> _TASK ITEM_
Lines before the one containing "U1 pin VOUT: +12V -> Y13" are left out; output the rest of the data exactly, through the final line.

▼

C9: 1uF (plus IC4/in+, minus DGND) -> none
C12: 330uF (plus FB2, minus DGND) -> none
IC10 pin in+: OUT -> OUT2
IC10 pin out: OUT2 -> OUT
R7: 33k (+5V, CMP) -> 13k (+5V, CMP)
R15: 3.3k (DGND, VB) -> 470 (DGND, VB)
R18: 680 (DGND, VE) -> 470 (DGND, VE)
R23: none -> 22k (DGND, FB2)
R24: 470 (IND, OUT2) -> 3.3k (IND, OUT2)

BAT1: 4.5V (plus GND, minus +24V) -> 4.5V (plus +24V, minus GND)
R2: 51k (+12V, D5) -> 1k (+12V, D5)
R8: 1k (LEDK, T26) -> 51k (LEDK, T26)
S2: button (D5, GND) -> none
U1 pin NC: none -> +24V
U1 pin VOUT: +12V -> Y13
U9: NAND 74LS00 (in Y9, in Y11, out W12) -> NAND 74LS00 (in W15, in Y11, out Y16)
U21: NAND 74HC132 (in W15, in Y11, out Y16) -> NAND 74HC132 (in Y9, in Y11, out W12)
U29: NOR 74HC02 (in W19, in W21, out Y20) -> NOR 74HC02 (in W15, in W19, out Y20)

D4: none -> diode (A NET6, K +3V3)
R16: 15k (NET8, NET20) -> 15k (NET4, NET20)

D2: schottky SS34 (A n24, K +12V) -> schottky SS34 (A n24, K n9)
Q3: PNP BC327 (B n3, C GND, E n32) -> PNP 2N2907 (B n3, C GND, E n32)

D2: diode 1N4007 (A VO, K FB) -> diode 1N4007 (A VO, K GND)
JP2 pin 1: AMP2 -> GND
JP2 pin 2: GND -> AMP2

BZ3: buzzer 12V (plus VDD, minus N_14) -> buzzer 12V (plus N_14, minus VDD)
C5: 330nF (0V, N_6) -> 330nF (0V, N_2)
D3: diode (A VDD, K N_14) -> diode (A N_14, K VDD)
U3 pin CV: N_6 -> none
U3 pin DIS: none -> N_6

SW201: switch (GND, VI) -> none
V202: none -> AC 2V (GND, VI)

▲

> _RESPONSE TO THE EXERCISE_
U1 pin VOUT: +12V -> Y13
U9: NAND 74LS00 (in Y9, in Y11, out W12) -> NAND 74LS00 (in W15, in Y11, out Y16)
U21: NAND 74HC132 (in W15, in Y11, out Y16) -> NAND 74HC132 (in Y9, in Y11, out W12)
U29: NOR 74HC02 (in W19, in W21, out Y20) -> NOR 74HC02 (in W15, in W19, out Y20)

D4: none -> diode (A NET6, K +3V3)
R16: 15k (NET8, NET20) -> 15k (NET4, NET20)

D2: schottky SS34 (A n24, K +12V) -> schottky SS34 (A n24, K n9)
Q3: PNP BC327 (B n3, C GND, E n32) -> PNP 2N2907 (B n3, C GND, E n32)

D2: diode 1N4007 (A VO, K FB) -> diode 1N4007 (A VO, K GND)
JP2 pin 1: AMP2 -> GND
JP2 pin 2: GND -> AMP2

BZ3: buzzer 12V (plus VDD, minus N_14) -> buzzer 12V (plus N_14, minus VDD)
C5: 330nF (0V, N_6) -> 330nF (0V, N_2)
D3: diode (A VDD, K N_14) -> diode (A N_14, K VDD)
U3 pin CV: N_6 -> none
U3 pin DIS: none -> N_6

SW201: switch (GND, VI) -> none
V202: none -> AC 2V (GND, VI)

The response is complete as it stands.